How to complete this task
In the records below, repeat exactly the lines between the line holding "U21: buffer 74HC125" and the line holding "U9: AND 74LS08", inclusive, and drop the pictures.

+--

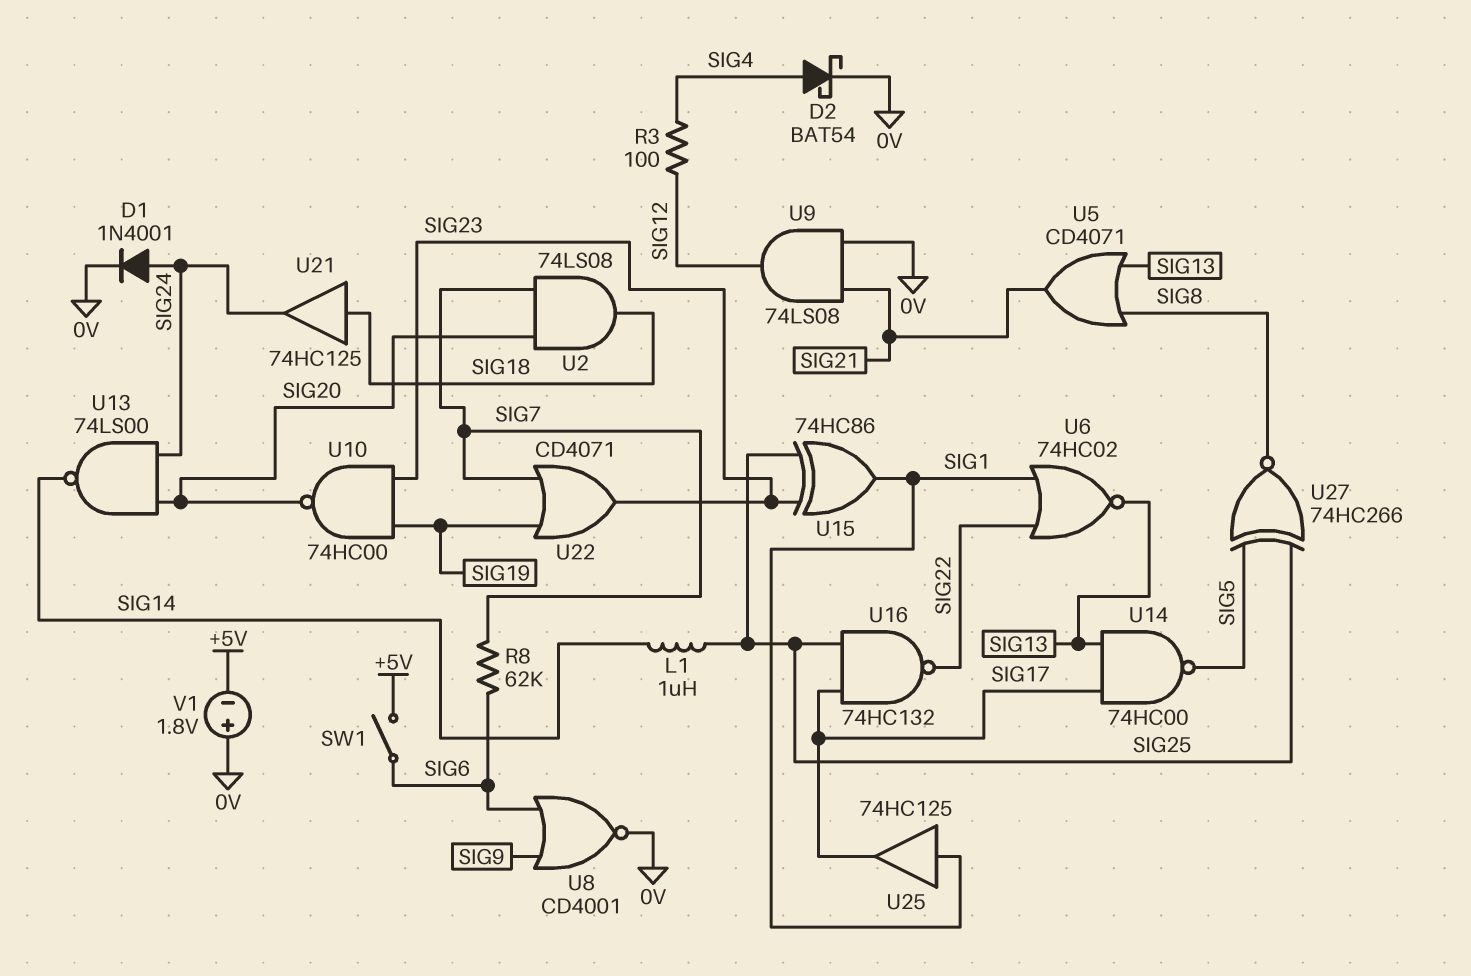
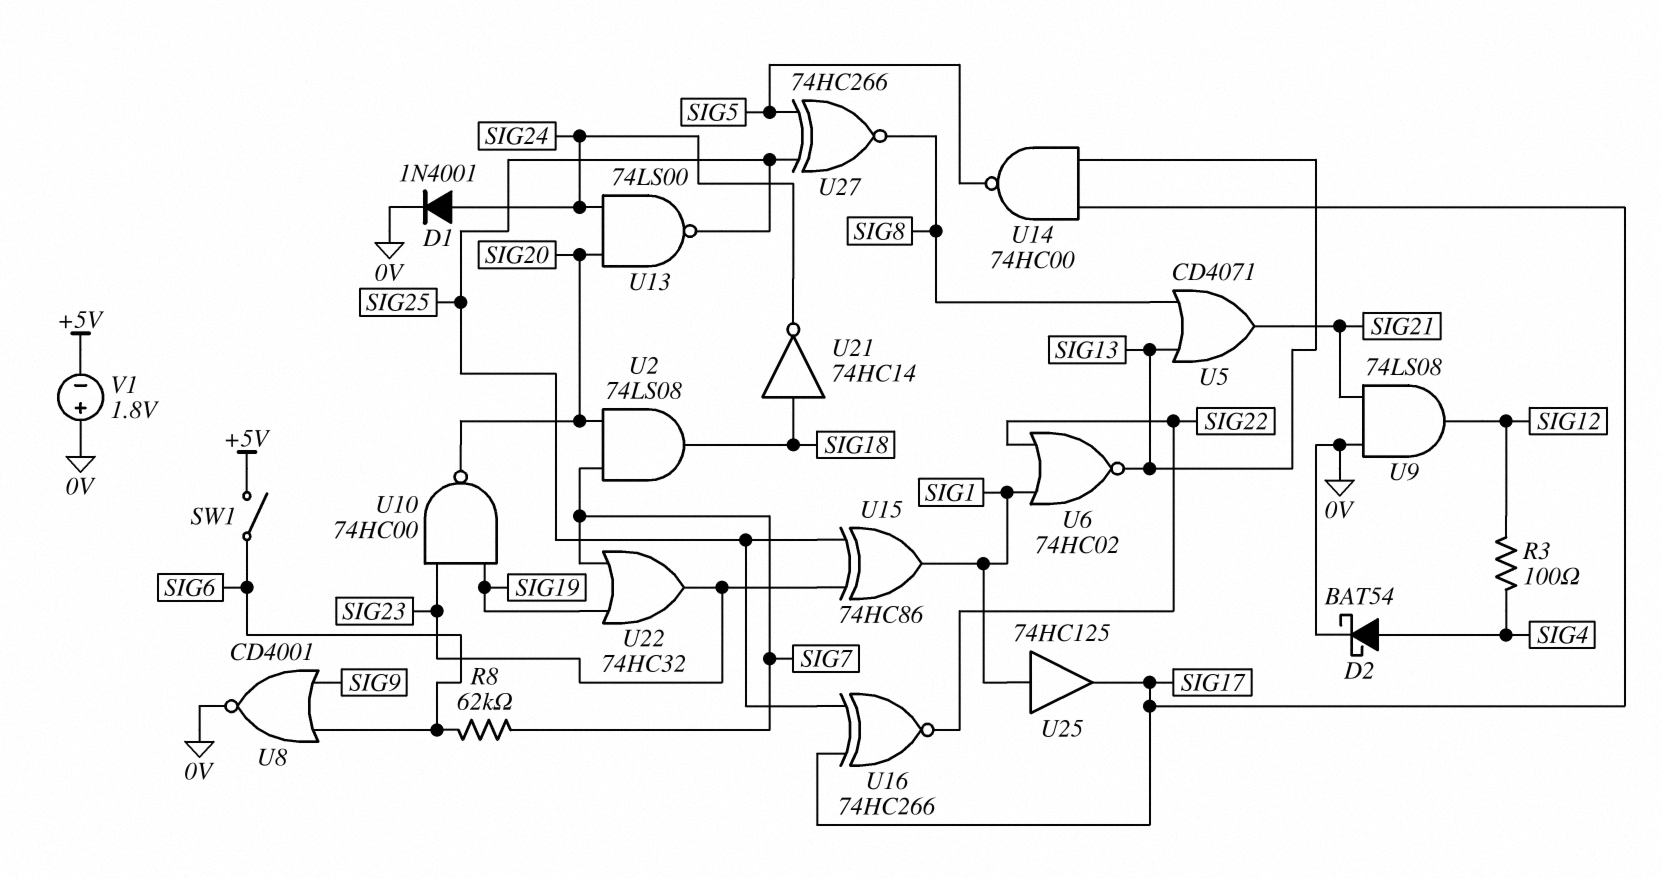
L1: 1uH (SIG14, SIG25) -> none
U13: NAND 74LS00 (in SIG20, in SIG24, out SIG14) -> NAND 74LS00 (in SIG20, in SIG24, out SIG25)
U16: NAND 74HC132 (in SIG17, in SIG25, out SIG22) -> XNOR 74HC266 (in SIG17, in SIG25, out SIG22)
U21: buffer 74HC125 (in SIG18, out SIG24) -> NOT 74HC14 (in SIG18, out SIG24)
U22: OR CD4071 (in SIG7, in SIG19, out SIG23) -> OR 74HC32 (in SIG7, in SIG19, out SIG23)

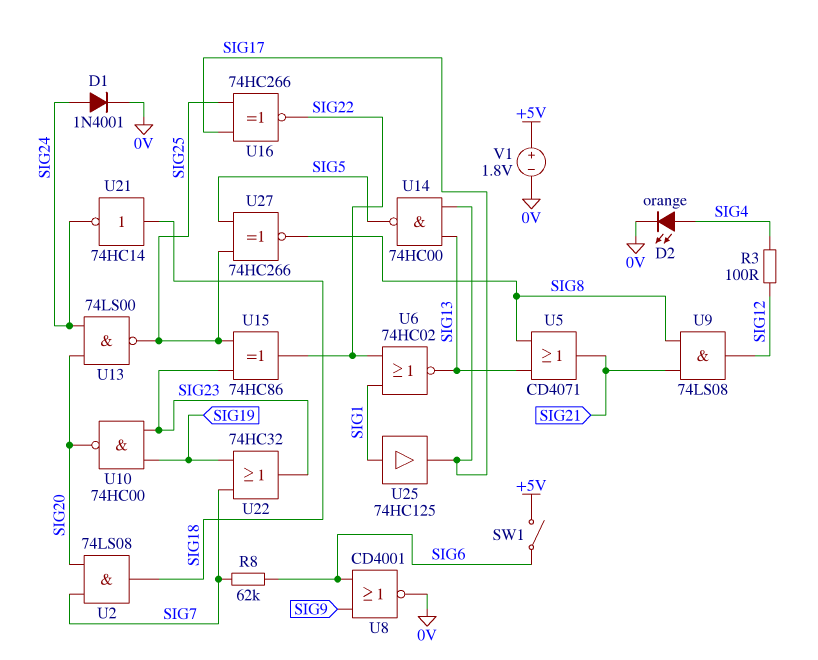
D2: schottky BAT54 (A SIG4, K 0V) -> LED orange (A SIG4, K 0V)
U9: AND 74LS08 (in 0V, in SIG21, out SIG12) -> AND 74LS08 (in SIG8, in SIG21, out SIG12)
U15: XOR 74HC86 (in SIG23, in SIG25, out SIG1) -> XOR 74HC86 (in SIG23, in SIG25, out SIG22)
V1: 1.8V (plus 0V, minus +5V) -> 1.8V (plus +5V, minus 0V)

+--

Solution for this exercise
U21: buffer 74HC125 (in SIG18, out SIG24) -> NOT 74HC14 (in SIG18, out SIG24)
U22: OR CD4071 (in SIG7, in SIG19, out SIG23) -> OR 74HC32 (in SIG7, in SIG19, out SIG23)

D2: schottky BAT54 (A SIG4, K 0V) -> LED orange (A SIG4, K 0V)
U9: AND 74LS08 (in 0V, in SIG21, out SIG12) -> AND 74LS08 (in SIG8, in SIG21, out SIG12)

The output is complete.